:: Data for the task ::
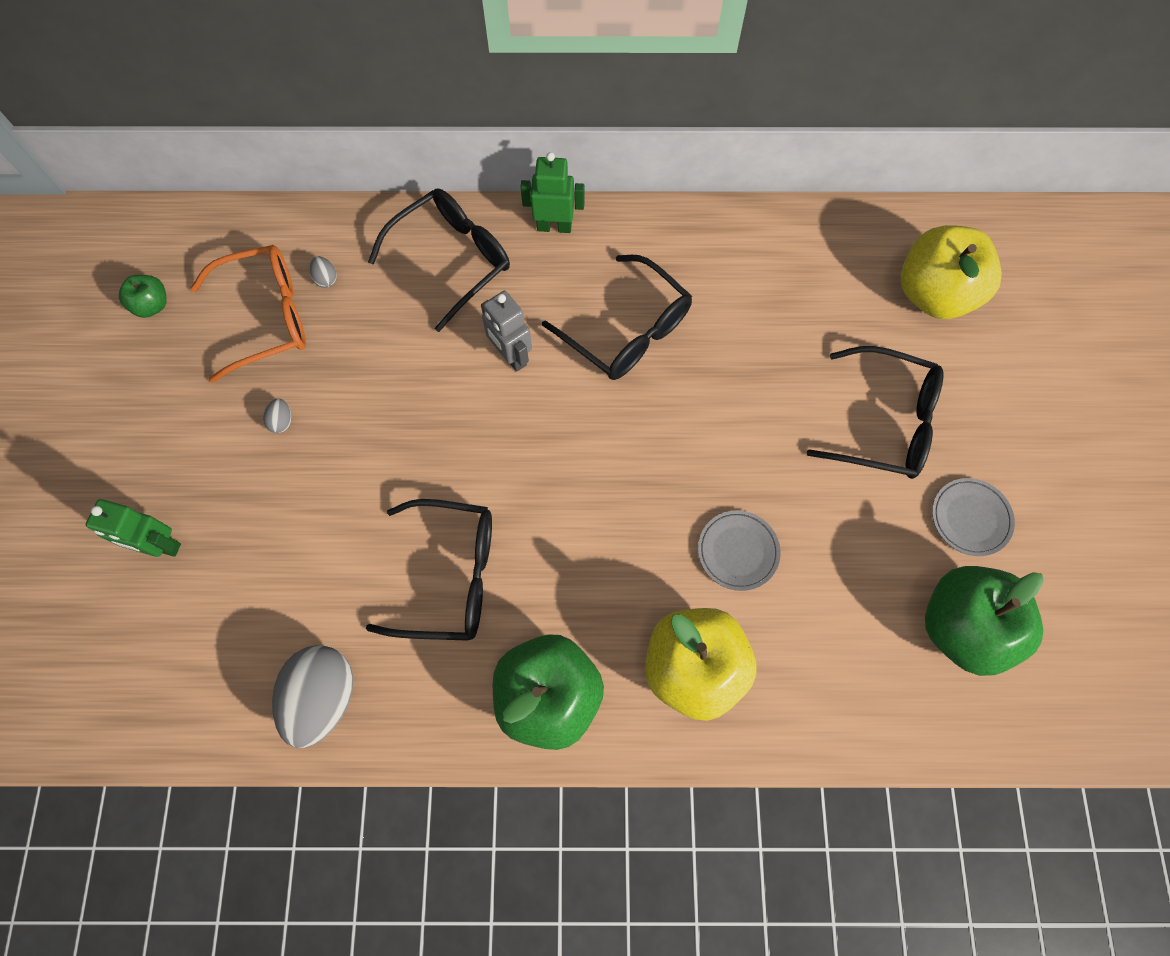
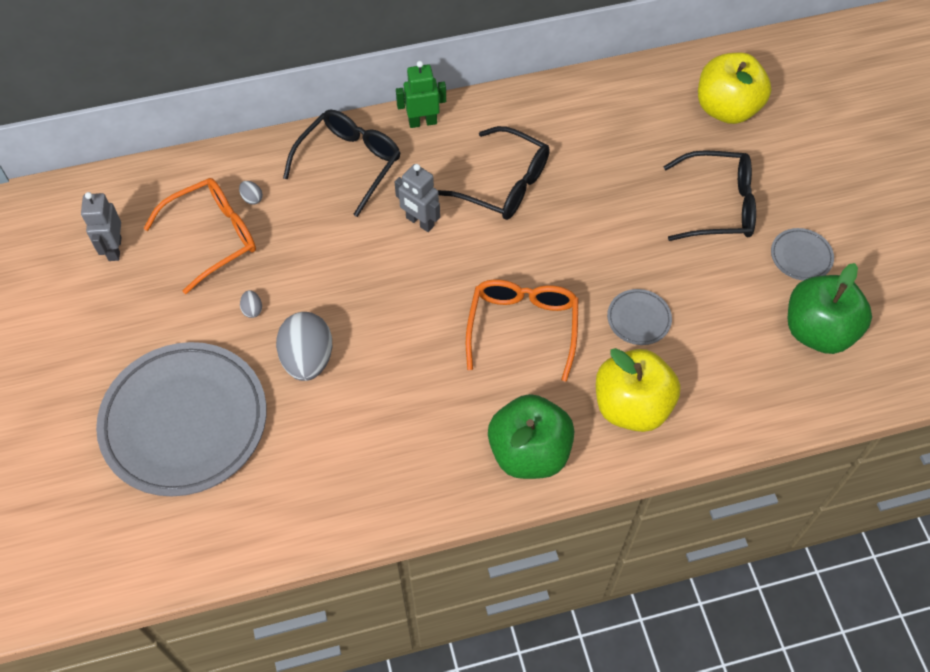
camera: 15 degrees left, 10 degrees down
(152, 305) = (114, 249): green apple -> grey robot
(160, 545) = (184, 422): green robot -> grey plate
(323, 697) = (354, 497): grey egg -> grey egg (308, 359)
(449, 576) = (424, 388): black glasses -> none
(591, 526) = (522, 328): none -> orange glasses

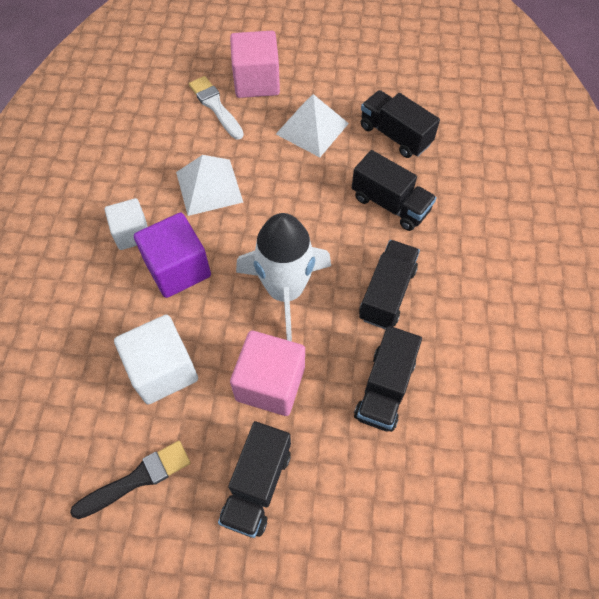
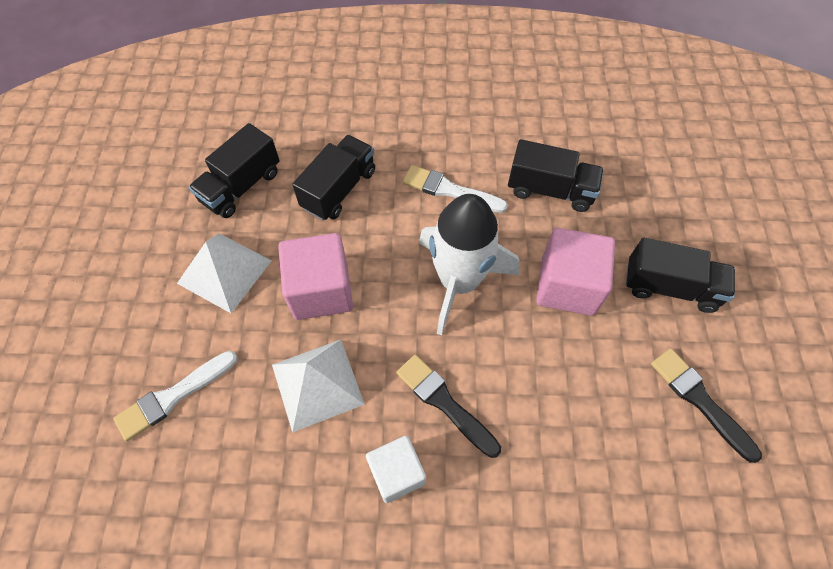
camera: 95 degrees left, 0 degrees up
(163, 370) = (577, 396): white cube -> none
(178, 269) = (444, 402): purple cube -> black brush
(256, 82) = (132, 346): pink cube -> pink cube (321, 290)
(387, 293) = (449, 190): black truck -> white brush

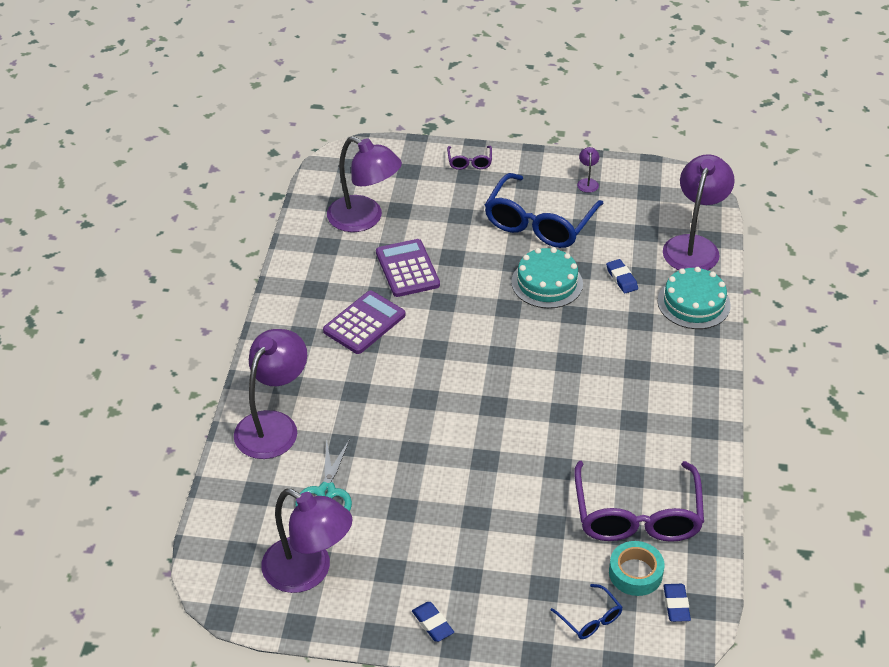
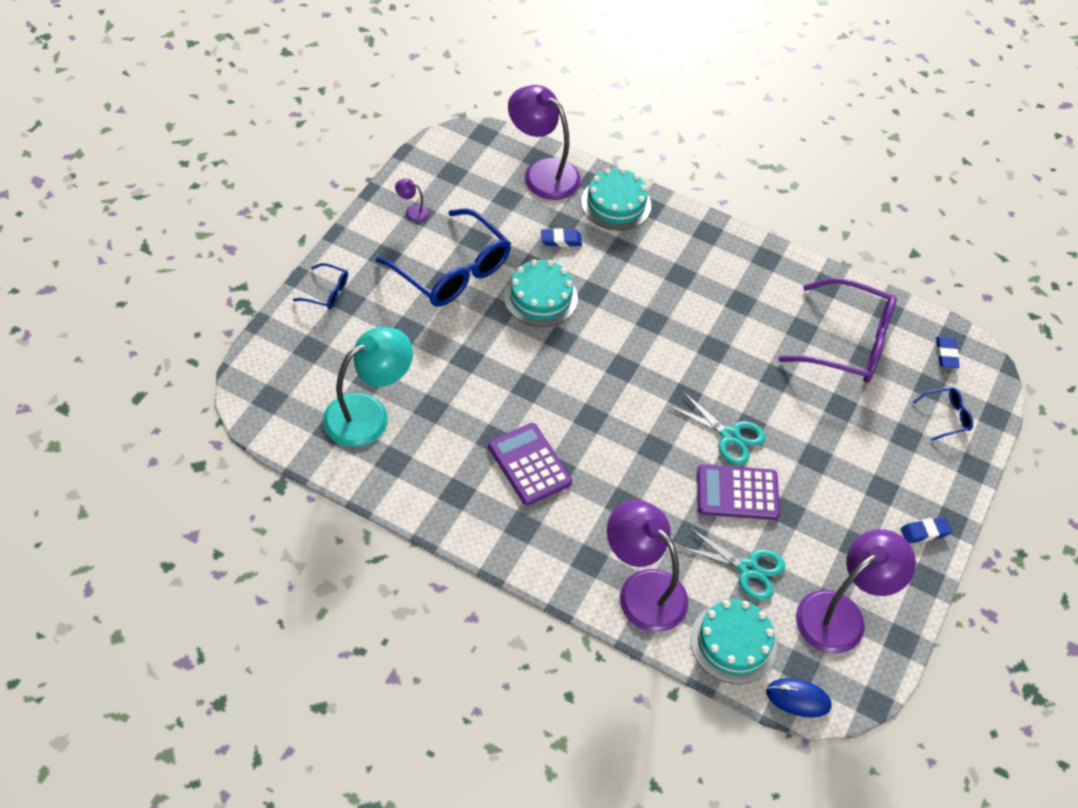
camera: 75 degrees left, 10 degrees up
(206, 557) = (798, 699): none -> blue mouse
(246, 498) = (733, 642): none -> turquoise cake
(364, 219) = (368, 413): purple lamp -> turquoise lamp
(407, 269) = (466, 401): purple calculator -> purple calculator (737, 493)
(466, 447) = (730, 436): none -> turquoise scissors
(469, 162) = (326, 292): purple glasses -> blue glasses
(635, 573) = (907, 368): turquoise tape -> none
(676, 605) = (946, 354): blue eraser -> blue eraser turned 75 degrees clockwise

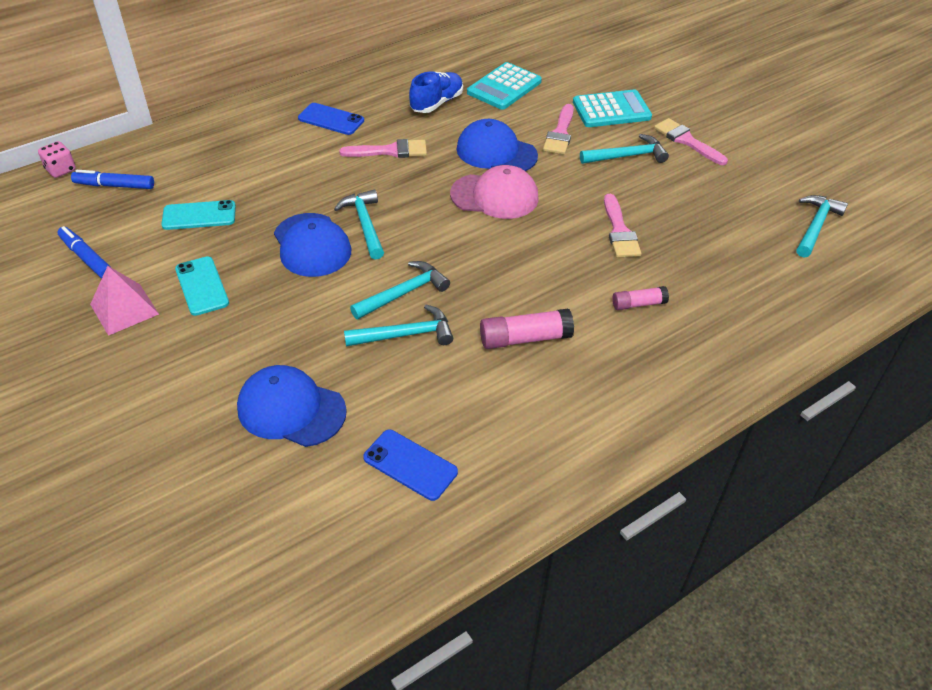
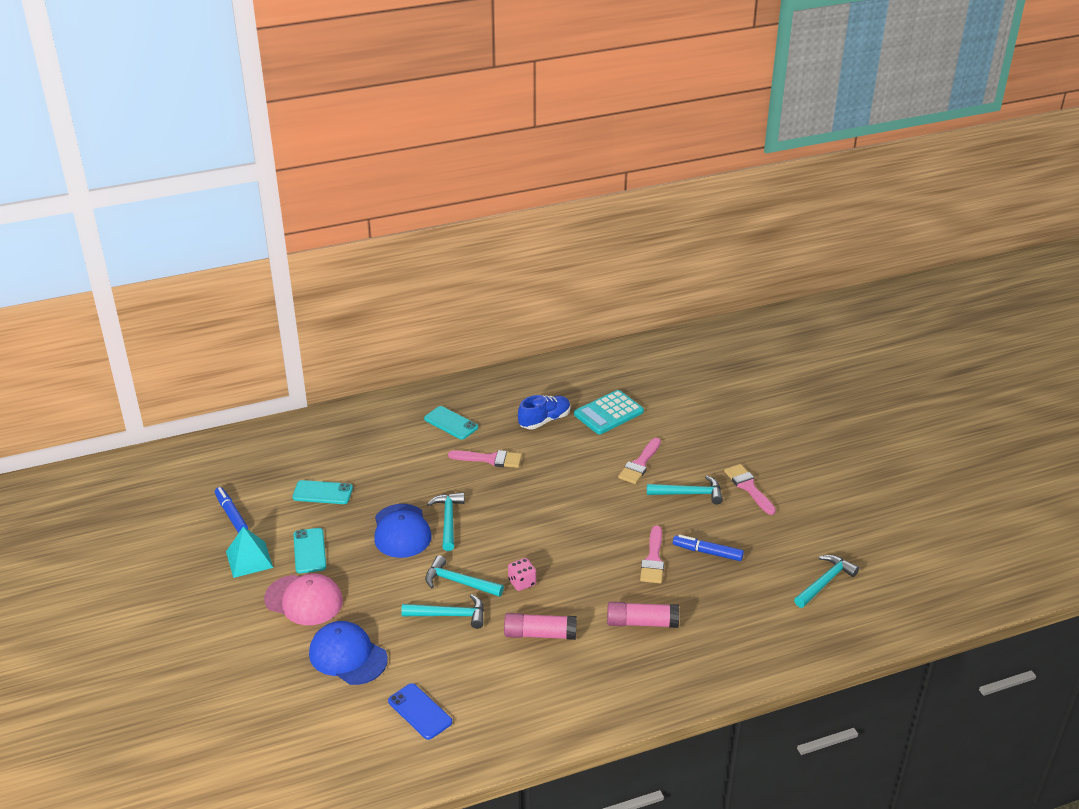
camera: 15 degrees right, 10 degrees down
(61, 170) = (228, 437): pink dice -> pink dice (522, 582)
(115, 186) = (265, 457): blue marker -> blue marker (708, 552)
(124, 309) = (249, 559): pink pyramid -> turquoise pyramid
(331, 119) = (451, 423): blue phone -> turquoise phone
(403, 293) = (459, 582): turquoise hammer -> turquoise hammer turned 135 degrees counterclockwise
(495, 196) = (562, 512): pink cap -> pink cap (304, 600)
(496, 152) = (578, 473): blue cap -> none
(611, 110) = (694, 448): turquoise calculator -> none
(638, 304) = (642, 623): pink glue stick -> pink glue stick, size x1.62

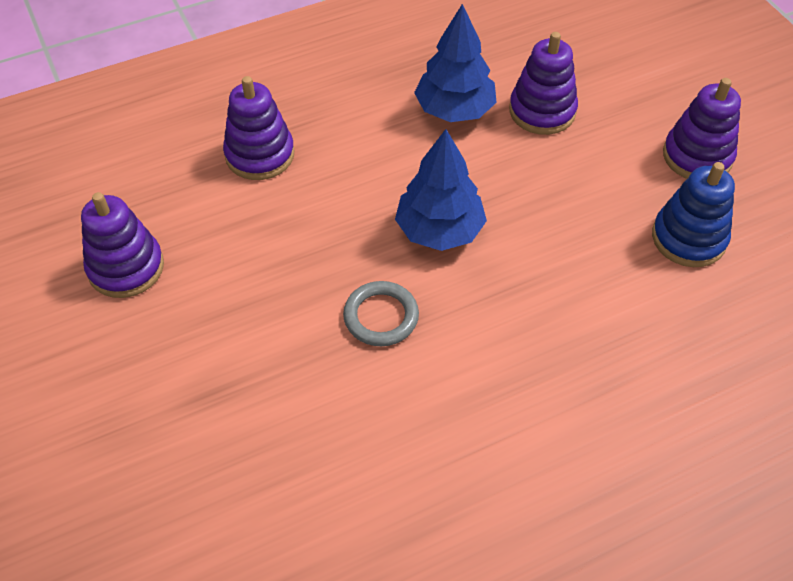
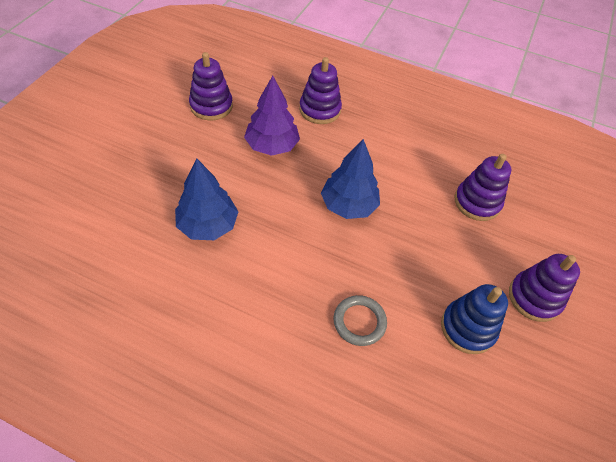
camera: 45 degrees right, 0 degrees up
(269, 245) = (272, 146): none -> purple tree
(381, 316) = (272, 214): grey ring -> grey ring (359, 322)
(455, 110) = (432, 165): blue tree -> blue tree (208, 225)

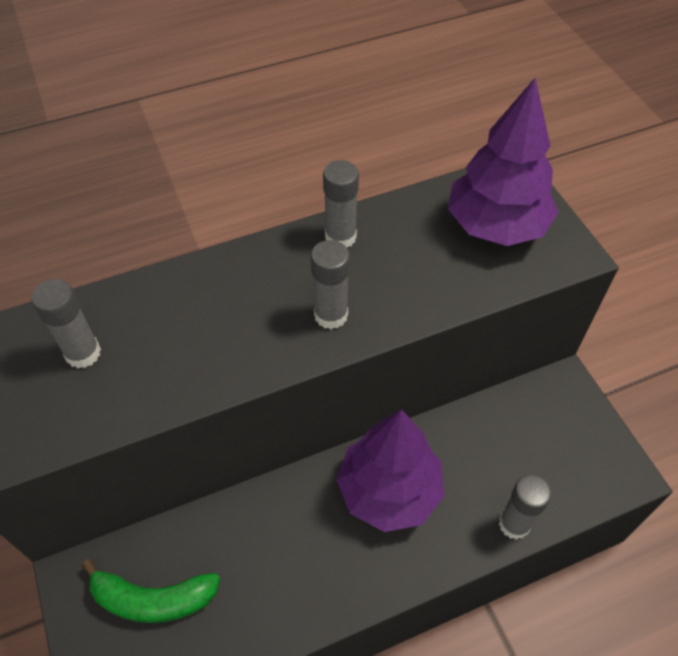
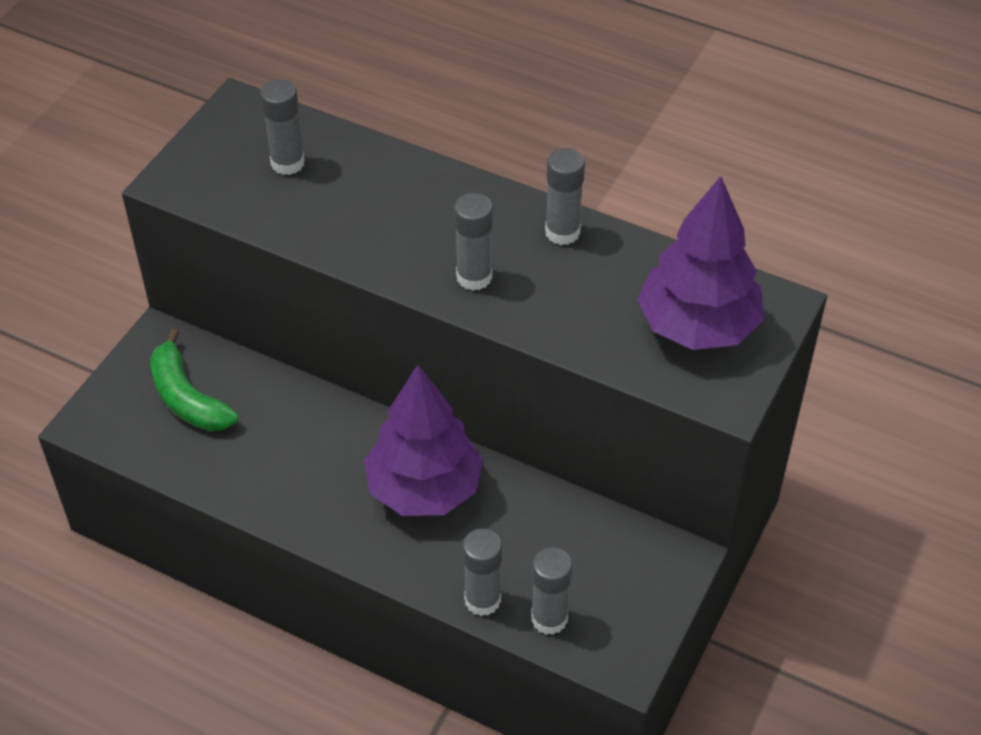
camera: 50 degrees right, 5 degrees down
(559, 493) = (549, 618): none -> grey glue stick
:::
● **Problem requirements**: Wherever the word "left" occurs in the data, copy that whole line.

● **Task output**:
camera: 15 degrees left, 10 degrees down
camera: 95 degrees left, 0 degrees up
camera: 75 degrees left, 10 degrees up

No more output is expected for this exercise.